%%
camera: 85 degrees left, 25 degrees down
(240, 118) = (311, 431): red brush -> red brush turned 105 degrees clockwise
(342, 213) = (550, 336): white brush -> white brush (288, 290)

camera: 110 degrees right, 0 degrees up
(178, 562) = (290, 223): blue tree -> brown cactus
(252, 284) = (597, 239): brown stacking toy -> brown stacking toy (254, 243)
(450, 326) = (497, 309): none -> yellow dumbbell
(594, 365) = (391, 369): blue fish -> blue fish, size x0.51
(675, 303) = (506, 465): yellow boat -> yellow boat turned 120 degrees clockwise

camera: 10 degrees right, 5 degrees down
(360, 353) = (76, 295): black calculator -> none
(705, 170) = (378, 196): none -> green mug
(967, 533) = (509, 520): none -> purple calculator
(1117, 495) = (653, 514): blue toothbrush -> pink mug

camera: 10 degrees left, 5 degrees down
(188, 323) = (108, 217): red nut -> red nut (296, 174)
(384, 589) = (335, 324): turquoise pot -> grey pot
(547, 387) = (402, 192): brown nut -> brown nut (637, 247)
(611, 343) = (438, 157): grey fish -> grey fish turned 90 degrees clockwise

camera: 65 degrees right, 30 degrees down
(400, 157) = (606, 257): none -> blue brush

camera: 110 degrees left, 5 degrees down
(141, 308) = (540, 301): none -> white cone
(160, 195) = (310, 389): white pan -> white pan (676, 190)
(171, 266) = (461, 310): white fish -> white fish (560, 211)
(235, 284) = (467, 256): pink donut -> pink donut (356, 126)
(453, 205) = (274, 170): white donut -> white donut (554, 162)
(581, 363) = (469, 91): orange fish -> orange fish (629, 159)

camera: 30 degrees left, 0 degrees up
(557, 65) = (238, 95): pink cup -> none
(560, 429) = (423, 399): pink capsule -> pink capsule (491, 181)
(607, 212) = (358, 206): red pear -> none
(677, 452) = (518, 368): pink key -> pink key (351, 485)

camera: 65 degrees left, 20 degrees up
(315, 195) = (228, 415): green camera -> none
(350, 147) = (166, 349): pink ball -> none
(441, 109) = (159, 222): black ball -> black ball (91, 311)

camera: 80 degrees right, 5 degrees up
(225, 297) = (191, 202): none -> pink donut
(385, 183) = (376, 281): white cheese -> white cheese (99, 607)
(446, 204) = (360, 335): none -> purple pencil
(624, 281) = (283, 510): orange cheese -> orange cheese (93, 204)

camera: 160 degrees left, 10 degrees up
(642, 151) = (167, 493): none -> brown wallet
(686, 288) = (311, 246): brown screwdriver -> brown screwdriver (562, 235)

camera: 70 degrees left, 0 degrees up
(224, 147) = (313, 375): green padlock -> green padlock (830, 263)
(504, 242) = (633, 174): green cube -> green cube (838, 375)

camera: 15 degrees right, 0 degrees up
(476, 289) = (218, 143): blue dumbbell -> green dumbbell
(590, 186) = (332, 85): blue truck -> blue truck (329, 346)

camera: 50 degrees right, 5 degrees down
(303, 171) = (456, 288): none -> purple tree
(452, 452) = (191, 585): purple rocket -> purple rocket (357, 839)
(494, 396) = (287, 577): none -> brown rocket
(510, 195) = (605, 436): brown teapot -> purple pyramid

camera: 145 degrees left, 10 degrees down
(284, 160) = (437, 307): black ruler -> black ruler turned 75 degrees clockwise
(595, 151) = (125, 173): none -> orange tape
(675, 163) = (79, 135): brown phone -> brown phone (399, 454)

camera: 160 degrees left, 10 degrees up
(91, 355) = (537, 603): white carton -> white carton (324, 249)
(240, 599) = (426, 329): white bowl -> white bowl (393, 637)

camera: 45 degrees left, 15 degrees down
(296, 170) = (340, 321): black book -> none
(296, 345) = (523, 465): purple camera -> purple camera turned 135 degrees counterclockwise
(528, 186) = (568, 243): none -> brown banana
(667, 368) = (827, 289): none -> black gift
%%
Problem description. Every line in the data that holds "down" should be copied out.

Response to this task.
camera: 85 degrees left, 25 degrees down
camera: 10 degrees right, 5 degrees down
camera: 10 degrees left, 5 degrees down
camera: 65 degrees right, 30 degrees down
camera: 110 degrees left, 5 degrees down
camera: 50 degrees right, 5 degrees down
camera: 145 degrees left, 10 degrees down
camera: 45 degrees left, 15 degrees down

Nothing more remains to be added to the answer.